WORK INSTRUCTIONS: Repeat the stretch of entries below from the line with "none -> green brick I5 level 1" through the line with "none -> green brick M6:N6 level 1". Include both ends and add nothing.

*** Opening MATERIAL PROVIDED ***

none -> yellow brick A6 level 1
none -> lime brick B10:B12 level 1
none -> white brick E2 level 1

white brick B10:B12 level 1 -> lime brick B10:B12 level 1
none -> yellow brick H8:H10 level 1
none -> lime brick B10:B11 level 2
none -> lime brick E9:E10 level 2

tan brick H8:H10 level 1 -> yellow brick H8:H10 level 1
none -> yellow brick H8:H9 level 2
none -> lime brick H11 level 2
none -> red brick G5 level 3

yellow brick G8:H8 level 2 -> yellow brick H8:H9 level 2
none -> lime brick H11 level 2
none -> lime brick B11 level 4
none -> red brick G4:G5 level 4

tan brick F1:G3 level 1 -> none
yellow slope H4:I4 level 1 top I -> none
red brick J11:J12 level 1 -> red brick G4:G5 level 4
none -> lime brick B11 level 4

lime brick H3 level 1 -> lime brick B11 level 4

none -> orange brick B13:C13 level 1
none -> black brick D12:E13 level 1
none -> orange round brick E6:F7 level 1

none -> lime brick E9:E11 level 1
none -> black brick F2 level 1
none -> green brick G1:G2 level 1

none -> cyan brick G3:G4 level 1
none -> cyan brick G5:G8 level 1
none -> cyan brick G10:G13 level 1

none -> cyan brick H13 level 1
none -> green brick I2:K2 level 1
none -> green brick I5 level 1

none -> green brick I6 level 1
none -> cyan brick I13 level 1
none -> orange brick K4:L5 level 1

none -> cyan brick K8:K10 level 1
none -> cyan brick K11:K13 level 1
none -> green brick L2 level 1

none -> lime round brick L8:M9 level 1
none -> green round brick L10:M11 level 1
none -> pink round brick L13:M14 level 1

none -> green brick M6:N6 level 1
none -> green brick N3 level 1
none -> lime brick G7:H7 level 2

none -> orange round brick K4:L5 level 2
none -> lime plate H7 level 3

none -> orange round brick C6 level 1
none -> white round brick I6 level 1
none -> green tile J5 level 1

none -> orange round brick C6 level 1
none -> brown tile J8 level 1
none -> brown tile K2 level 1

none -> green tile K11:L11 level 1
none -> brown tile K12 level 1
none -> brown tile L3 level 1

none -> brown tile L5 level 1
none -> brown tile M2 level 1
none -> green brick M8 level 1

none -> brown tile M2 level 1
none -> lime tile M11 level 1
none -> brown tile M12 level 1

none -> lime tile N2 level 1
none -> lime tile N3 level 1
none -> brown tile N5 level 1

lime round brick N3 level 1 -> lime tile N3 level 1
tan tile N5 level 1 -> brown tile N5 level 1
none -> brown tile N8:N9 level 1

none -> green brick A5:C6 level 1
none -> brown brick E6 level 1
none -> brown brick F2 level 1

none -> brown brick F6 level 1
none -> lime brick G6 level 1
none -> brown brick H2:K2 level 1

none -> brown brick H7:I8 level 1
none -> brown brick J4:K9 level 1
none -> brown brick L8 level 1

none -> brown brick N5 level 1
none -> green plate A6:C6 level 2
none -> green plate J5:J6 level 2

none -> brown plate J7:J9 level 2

*** Closing MATERIAL PROVIDED ***

RESPONSE BELOW:
none -> green brick I5 level 1

none -> green brick I6 level 1
none -> cyan brick I13 level 1
none -> orange brick K4:L5 level 1

none -> cyan brick K8:K10 level 1
none -> cyan brick K11:K13 level 1
none -> green brick L2 level 1

none -> lime round brick L8:M9 level 1
none -> green round brick L10:M11 level 1
none -> pink round brick L13:M14 level 1

none -> green brick M6:N6 level 1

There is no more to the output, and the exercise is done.